▸ **Instructions for the task**: Lines from the one containing "C7: 18pF (5V, SIG2) -> 18pF (GND, SIG2)" through the last line of the records below need to be repeated exactly; nothing else, and no pictures.

##### Records provided

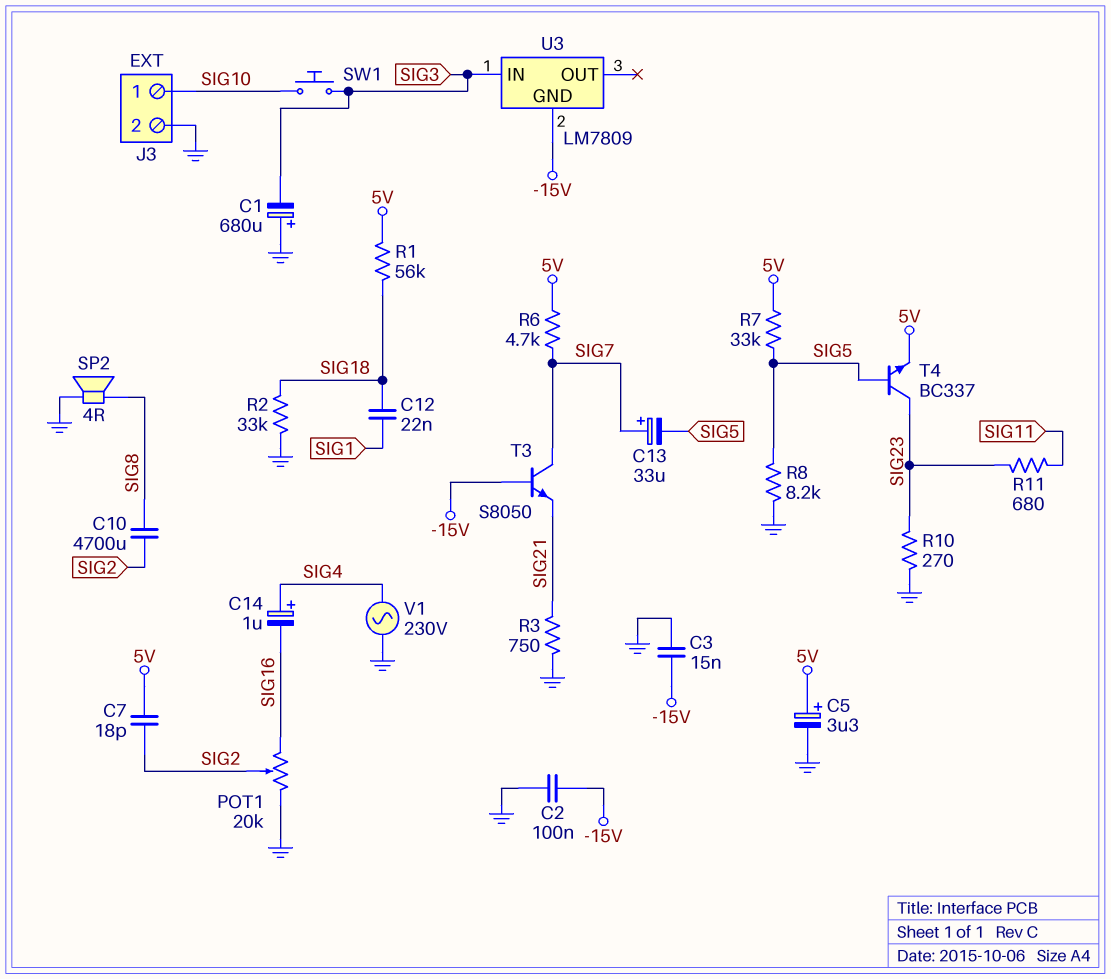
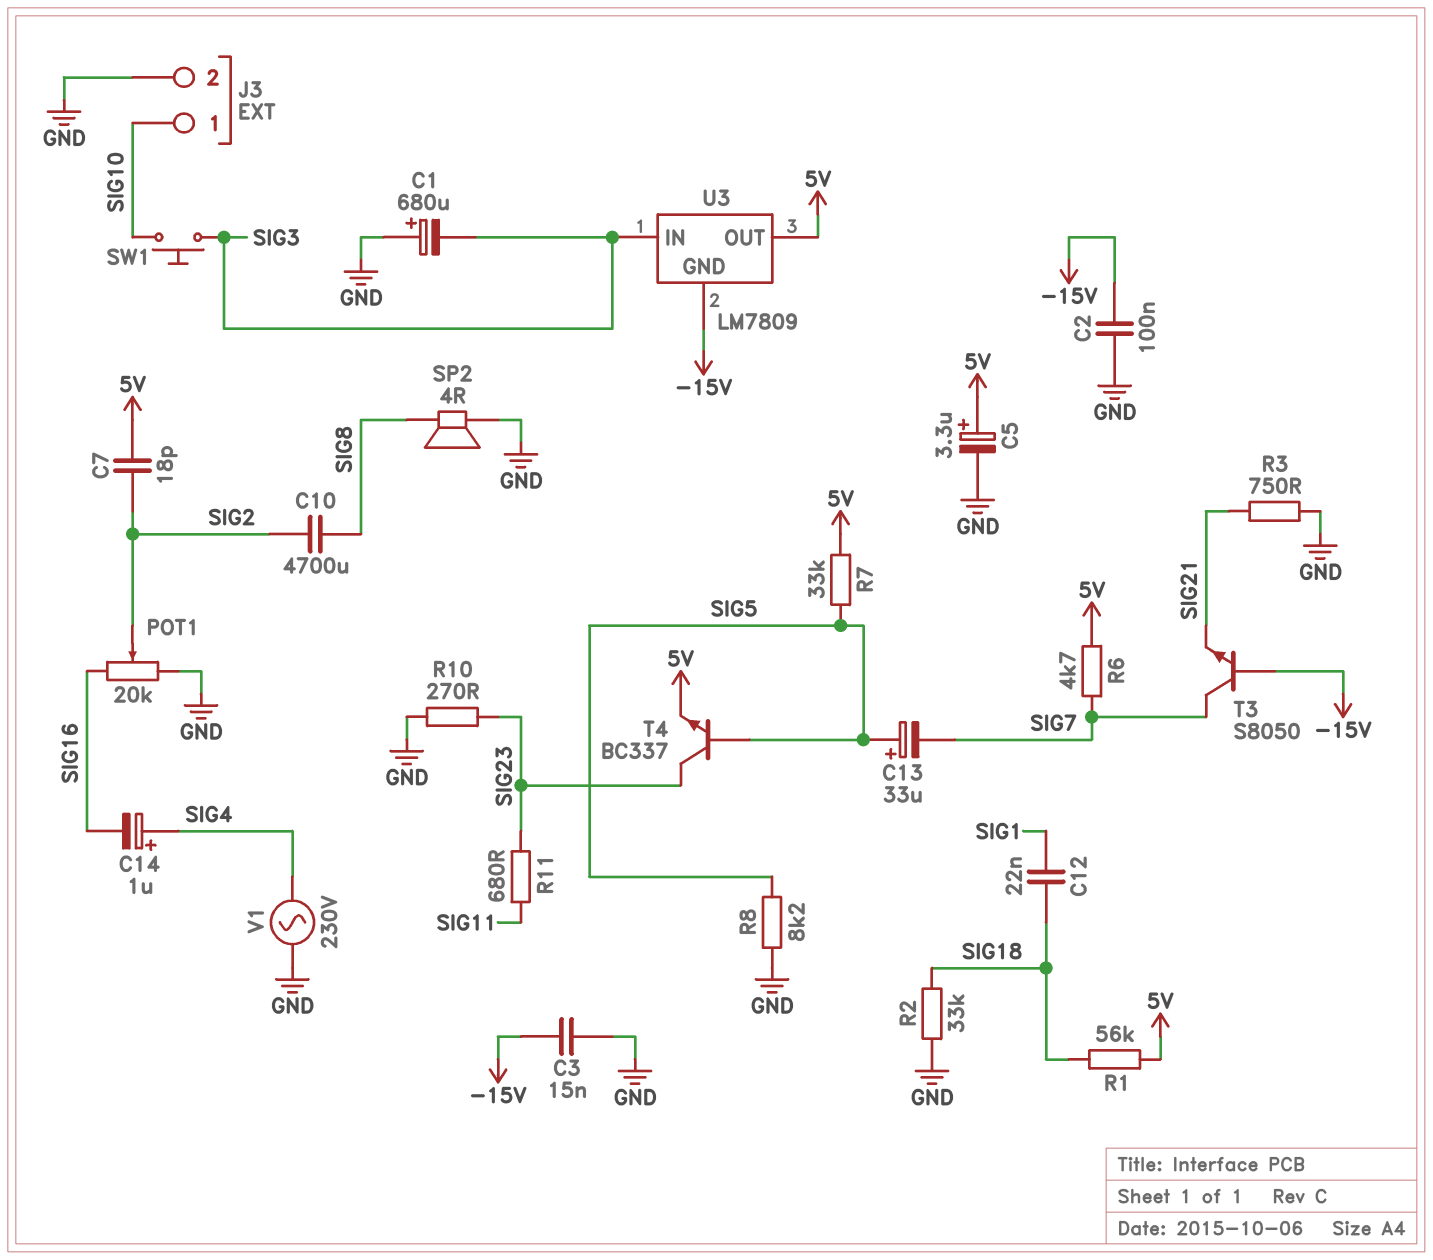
C13: 33uF (plus SIG7, minus SIG5) -> 33uF (plus SIG5, minus SIG7)
U3 pin OUT: none -> 5V

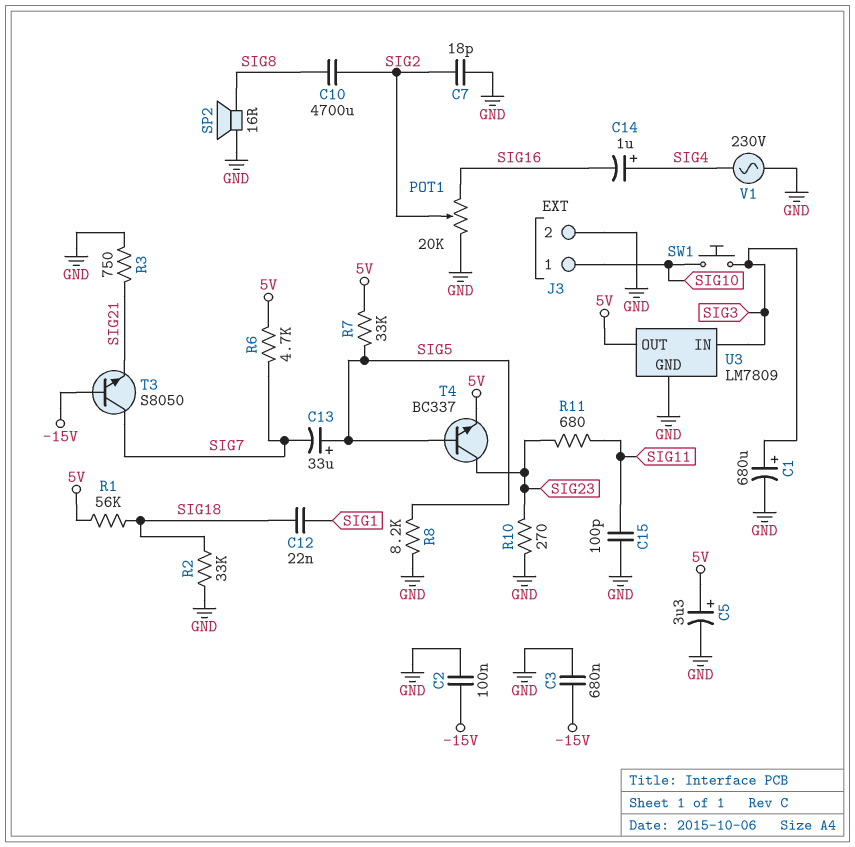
C1: 680uF (plus GND, minus SIG3) -> 680uF (plus SIG3, minus GND)
C3: 15nF (-15V, GND) -> 680nF (-15V, GND)
C7: 18pF (5V, SIG2) -> 18pF (GND, SIG2)
C15: none -> 100pF (GND, SIG11)
SP2: speaker 4R (GND, SIG8) -> speaker 16R (GND, SIG8)
U3 pin GND: -15V -> GND

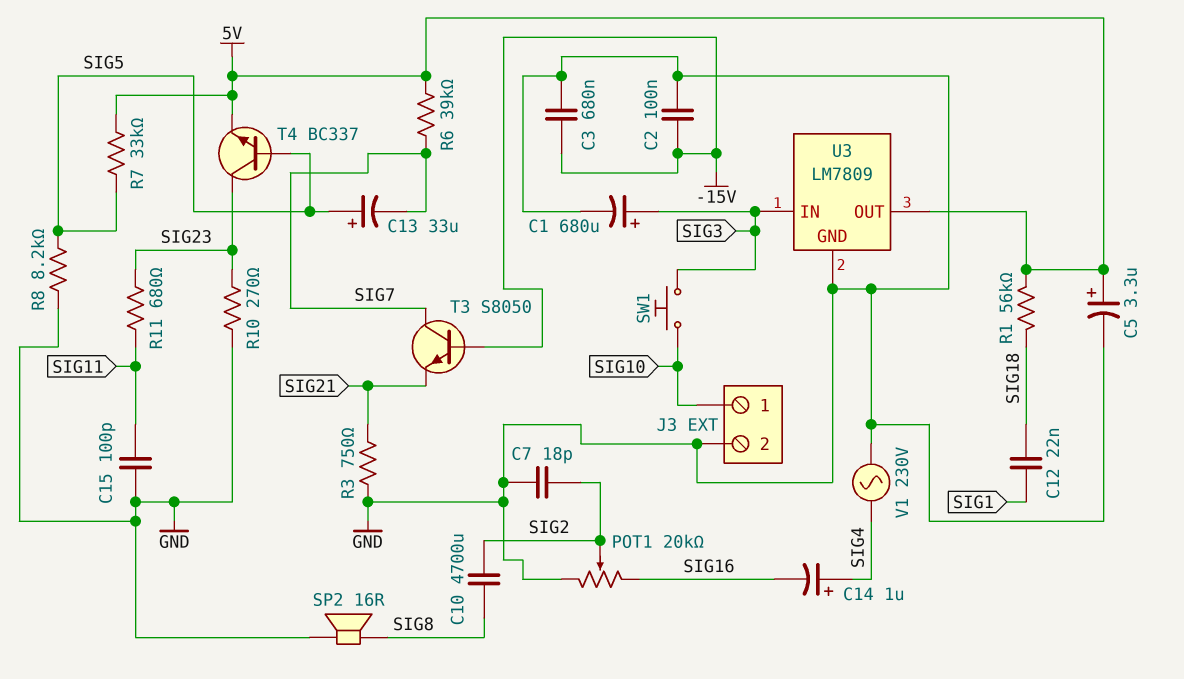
R2: 33k (GND, SIG18) -> none
R6: 4.7k (5V, SIG7) -> 39k (5V, SIG7)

##########

▸ **Response**:
C7: 18pF (5V, SIG2) -> 18pF (GND, SIG2)
C15: none -> 100pF (GND, SIG11)
SP2: speaker 4R (GND, SIG8) -> speaker 16R (GND, SIG8)
U3 pin GND: -15V -> GND

R2: 33k (GND, SIG18) -> none
R6: 4.7k (5V, SIG7) -> 39k (5V, SIG7)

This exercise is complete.